/---

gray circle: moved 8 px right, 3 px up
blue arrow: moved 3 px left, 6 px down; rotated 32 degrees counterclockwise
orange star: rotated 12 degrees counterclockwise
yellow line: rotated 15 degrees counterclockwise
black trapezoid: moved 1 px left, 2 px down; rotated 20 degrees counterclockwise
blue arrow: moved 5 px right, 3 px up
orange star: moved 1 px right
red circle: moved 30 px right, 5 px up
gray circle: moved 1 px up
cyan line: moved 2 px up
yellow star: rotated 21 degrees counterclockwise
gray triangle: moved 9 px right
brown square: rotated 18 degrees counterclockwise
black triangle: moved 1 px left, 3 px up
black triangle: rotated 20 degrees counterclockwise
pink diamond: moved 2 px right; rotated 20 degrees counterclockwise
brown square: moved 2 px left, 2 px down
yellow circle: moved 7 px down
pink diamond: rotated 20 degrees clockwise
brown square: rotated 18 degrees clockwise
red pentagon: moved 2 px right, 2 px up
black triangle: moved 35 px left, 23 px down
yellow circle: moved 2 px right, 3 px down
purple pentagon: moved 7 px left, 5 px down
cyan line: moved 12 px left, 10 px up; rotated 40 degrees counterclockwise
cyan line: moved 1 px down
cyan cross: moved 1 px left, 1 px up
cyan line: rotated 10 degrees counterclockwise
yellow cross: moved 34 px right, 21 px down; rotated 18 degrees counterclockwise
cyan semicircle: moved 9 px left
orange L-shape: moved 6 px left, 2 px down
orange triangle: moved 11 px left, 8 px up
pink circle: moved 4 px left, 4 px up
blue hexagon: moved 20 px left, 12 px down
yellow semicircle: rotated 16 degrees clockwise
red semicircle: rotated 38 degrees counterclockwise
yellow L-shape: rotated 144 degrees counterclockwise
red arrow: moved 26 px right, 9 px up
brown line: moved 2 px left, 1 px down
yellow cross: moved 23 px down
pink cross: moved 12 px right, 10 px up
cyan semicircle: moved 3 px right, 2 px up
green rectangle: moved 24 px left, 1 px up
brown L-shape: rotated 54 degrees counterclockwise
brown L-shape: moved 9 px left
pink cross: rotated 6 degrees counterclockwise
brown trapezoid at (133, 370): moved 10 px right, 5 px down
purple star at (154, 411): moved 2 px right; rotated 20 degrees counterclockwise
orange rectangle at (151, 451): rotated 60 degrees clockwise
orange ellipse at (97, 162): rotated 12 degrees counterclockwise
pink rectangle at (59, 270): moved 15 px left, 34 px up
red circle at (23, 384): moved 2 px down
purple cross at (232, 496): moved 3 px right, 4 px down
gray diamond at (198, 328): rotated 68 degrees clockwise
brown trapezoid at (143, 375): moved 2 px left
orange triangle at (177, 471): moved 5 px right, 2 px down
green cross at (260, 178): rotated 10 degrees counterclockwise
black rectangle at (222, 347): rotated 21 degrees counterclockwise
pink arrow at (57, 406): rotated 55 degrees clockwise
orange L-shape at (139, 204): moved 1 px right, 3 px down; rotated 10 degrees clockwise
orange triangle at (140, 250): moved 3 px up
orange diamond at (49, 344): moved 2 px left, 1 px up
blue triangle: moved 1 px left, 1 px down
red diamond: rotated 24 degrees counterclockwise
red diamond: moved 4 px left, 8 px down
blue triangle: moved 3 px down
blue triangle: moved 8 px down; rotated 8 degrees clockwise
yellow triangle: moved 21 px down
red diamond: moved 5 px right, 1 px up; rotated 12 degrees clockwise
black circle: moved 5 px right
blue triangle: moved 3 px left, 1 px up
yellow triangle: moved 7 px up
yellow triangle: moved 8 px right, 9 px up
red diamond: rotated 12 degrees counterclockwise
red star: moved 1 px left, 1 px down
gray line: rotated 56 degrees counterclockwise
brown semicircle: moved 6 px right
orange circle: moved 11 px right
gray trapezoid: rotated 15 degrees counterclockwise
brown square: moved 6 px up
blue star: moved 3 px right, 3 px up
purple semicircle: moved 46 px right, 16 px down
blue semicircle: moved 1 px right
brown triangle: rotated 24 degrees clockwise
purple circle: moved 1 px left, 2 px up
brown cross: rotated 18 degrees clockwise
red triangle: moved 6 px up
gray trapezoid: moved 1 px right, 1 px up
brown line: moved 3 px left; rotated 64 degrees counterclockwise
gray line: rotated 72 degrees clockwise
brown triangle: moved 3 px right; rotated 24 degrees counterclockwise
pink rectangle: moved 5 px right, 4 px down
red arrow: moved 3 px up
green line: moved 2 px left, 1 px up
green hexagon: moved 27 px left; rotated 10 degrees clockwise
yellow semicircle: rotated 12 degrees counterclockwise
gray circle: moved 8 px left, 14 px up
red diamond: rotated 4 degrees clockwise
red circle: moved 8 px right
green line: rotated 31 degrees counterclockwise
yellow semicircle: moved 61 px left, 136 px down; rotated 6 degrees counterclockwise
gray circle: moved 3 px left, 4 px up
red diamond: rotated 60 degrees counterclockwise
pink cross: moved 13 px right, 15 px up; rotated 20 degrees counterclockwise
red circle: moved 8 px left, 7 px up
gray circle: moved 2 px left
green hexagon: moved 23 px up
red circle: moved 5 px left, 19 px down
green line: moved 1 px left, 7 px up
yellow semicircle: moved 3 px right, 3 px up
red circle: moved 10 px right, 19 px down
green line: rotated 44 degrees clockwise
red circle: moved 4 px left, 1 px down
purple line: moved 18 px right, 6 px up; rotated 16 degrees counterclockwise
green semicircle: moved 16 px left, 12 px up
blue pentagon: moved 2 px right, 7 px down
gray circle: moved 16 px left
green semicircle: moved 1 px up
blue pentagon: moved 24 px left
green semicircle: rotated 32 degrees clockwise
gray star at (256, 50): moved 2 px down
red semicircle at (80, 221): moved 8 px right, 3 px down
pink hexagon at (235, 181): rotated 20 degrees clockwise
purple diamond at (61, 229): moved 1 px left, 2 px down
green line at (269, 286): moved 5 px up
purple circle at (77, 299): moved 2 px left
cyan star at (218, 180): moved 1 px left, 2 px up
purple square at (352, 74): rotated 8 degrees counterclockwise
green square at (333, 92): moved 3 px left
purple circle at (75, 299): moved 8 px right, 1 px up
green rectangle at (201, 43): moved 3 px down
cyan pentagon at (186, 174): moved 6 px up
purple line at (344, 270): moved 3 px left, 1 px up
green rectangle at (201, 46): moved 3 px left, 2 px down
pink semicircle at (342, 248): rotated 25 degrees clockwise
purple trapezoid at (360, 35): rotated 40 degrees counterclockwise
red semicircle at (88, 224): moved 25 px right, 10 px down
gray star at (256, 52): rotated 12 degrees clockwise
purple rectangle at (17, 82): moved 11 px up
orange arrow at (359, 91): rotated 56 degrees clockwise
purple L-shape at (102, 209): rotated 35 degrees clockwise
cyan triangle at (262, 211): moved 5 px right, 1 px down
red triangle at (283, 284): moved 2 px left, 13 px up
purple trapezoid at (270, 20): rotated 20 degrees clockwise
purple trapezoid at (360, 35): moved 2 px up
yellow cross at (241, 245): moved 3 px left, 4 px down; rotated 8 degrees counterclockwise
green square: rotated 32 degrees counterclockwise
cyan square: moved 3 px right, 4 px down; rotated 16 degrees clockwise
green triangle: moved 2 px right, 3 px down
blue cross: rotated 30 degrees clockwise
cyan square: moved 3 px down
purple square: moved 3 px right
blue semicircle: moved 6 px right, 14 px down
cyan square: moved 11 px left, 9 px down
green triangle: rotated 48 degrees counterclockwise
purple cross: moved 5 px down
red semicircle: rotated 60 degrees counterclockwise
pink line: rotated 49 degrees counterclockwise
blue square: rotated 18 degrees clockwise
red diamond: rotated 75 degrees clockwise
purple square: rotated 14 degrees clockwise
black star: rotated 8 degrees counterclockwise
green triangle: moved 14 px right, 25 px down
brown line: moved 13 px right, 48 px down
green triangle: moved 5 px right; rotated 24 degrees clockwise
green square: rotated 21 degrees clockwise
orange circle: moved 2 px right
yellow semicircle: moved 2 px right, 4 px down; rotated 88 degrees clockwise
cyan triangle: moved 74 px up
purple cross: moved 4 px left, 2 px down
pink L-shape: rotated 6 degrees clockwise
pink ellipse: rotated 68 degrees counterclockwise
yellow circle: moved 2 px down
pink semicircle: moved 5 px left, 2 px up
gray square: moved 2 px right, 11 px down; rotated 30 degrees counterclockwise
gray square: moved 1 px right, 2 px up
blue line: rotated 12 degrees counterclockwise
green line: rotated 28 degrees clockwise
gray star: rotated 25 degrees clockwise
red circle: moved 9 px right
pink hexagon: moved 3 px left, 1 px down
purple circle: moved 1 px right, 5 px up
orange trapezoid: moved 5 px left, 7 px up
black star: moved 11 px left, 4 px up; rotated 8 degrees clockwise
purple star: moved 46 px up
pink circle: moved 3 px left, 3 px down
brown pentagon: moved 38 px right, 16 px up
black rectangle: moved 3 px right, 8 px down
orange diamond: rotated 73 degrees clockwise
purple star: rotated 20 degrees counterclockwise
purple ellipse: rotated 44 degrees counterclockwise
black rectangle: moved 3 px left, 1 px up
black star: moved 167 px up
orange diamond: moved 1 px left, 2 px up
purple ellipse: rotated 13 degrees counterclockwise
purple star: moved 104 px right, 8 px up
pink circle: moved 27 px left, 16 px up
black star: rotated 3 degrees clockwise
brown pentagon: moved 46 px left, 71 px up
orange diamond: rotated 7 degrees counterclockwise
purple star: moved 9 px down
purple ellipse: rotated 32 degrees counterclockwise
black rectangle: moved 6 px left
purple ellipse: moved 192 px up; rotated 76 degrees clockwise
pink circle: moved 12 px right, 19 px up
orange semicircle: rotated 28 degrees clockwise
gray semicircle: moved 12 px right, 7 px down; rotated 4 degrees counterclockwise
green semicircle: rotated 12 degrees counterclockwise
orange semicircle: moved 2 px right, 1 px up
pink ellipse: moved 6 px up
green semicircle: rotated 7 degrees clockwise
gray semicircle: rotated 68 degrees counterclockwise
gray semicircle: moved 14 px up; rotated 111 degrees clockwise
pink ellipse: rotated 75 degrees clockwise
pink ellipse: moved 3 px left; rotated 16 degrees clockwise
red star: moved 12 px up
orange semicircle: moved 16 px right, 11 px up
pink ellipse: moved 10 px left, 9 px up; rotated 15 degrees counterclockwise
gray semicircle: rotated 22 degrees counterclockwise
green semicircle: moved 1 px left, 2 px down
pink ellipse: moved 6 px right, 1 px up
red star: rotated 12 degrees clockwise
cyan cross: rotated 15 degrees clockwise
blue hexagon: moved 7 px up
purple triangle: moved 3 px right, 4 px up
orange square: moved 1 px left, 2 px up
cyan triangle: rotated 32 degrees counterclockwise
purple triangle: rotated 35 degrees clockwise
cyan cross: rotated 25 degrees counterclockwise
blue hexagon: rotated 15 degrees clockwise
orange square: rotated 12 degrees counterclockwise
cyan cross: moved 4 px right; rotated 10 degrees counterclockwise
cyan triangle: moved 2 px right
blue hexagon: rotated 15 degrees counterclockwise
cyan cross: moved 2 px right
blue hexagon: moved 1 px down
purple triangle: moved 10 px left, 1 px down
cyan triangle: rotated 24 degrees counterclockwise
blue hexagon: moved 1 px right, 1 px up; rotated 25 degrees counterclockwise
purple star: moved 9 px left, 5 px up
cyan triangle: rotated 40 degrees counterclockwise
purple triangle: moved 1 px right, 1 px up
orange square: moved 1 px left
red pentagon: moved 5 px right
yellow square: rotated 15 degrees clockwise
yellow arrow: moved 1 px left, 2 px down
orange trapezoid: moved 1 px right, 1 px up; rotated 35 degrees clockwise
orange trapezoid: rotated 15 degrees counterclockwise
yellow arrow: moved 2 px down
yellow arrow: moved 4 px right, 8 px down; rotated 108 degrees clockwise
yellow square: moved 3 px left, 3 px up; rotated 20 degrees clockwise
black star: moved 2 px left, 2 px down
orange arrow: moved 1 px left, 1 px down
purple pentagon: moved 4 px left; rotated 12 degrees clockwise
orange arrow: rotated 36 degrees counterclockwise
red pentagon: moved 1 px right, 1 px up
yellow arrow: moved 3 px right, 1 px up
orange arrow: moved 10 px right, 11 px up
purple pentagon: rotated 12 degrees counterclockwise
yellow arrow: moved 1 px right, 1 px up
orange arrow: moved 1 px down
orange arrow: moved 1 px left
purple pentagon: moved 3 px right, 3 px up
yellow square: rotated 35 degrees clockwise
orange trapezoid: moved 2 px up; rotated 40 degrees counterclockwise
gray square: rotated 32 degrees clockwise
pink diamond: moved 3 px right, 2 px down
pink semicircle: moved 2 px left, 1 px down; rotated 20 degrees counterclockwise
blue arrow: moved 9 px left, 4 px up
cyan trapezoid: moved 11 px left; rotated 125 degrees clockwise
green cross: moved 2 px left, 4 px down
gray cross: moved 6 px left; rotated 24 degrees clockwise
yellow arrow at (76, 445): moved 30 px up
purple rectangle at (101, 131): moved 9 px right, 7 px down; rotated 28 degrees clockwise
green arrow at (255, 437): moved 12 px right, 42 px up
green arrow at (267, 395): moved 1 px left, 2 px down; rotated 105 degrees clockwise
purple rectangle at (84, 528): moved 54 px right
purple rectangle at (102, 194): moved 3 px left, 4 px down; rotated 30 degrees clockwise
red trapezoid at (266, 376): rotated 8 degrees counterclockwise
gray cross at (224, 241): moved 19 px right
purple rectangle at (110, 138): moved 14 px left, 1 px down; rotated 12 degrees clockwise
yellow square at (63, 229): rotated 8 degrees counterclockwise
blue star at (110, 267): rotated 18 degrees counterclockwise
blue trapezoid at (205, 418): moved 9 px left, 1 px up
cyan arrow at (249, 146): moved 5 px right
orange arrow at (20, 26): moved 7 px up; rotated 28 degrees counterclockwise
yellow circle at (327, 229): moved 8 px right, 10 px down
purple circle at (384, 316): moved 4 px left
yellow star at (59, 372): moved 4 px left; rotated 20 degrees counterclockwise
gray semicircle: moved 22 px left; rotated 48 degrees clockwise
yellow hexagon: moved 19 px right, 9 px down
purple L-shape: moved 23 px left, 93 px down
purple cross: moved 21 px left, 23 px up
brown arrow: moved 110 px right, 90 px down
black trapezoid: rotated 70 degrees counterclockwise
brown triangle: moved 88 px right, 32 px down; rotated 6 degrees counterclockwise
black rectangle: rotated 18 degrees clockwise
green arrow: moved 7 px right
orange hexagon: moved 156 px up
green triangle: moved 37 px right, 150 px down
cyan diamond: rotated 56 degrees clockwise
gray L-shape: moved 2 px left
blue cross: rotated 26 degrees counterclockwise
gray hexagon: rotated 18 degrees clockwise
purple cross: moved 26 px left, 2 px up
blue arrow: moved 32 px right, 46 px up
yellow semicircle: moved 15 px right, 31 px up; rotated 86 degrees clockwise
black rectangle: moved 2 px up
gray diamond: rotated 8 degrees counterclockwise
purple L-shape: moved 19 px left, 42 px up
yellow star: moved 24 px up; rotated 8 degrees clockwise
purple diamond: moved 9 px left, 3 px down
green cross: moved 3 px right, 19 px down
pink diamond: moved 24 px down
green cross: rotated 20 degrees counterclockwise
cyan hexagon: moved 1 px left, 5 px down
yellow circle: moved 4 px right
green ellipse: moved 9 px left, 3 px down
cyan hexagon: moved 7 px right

\---

» **PROBLEM DESCRIPTION**
Output every line of the entries, from the first one through the line that contains "purple star at", as a Markdown table with a Row column holding the row number and an Entry column holding the line. Skip blank lines.

» **RESPONSE**
| Row | Entry |
|---|---|
| 1 | gray circle: moved 8 px right, 3 px up |
| 2 | blue arrow: moved 3 px left, 6 px down; rotated 32 degrees counterclockwise |
| 3 | orange star: rotated 12 degrees counterclockwise |
| 4 | yellow line: rotated 15 degrees counterclockwise |
| 5 | black trapezoid: moved 1 px left, 2 px down; rotated 20 degrees counterclockwise |
| 6 | blue arrow: moved 5 px right, 3 px up |
| 7 | orange star: moved 1 px right |
| 8 | red circle: moved 30 px right, 5 px up |
| 9 | gray circle: moved 1 px up |
| 10 | cyan line: moved 2 px up |
| 11 | yellow star: rotated 21 degrees counterclockwise |
| 12 | gray triangle: moved 9 px right |
| 13 | brown square: rotated 18 degrees counterclockwise |
| 14 | black triangle: moved 1 px left, 3 px up |
| 15 | black triangle: rotated 20 degrees counterclockwise |
| 16 | pink diamond: moved 2 px right; rotated 20 degrees counterclockwise |
| 17 | brown square: moved 2 px left, 2 px down |
| 18 | yellow circle: moved 7 px down |
| 19 | pink diamond: rotated 20 degrees clockwise |
| 20 | brown square: rotated 18 degrees clockwise |
| 21 | red pentagon: moved 2 px right, 2 px up |
| 22 | black triangle: moved 35 px left, 23 px down |
| 23 | yellow circle: moved 2 px right, 3 px down |
| 24 | purple pentagon: moved 7 px left, 5 px down |
| 25 | cyan line: moved 12 px left, 10 px up; rotated 40 degrees counterclockwise |
| 26 | cyan line: moved 1 px down |
| 27 | cyan cross: moved 1 px left, 1 px up |
| 28 | cyan line: rotated 10 degrees counterclockwise |
| 29 | yellow cross: moved 34 px right, 21 px down; rotated 18 degrees counterclockwise |
| 30 | cyan semicircle: moved 9 px left |
| 31 | orange L-shape: moved 6 px left, 2 px down |
| 32 | orange triangle: moved 11 px left, 8 px up |
| 33 | pink circle: moved 4 px left, 4 px up |
| 34 | blue hexagon: moved 20 px left, 12 px down |
| 35 | yellow semicircle: rotated 16 degrees clockwise |
| 36 | red semicircle: rotated 38 degrees counterclockwise |
| 37 | yellow L-shape: rotated 144 degrees counterclockwise |
| 38 | red arrow: moved 26 px right, 9 px up |
| 39 | brown line: moved 2 px left, 1 px down |
| 40 | yellow cross: moved 23 px down |
| 41 | pink cross: moved 12 px right, 10 px up |
| 42 | cyan semicircle: moved 3 px right, 2 px up |
| 43 | green rectangle: moved 24 px left, 1 px up |
| 44 | brown L-shape: rotated 54 degrees counterclockwise |
| 45 | brown L-shape: moved 9 px left |
| 46 | pink cross: rotated 6 degrees counterclockwise |
| 47 | brown trapezoid at (133, 370): moved 10 px right, 5 px down |
| 48 | purple star at (154, 411): moved 2 px right; rotated 20 degrees counterclockwise |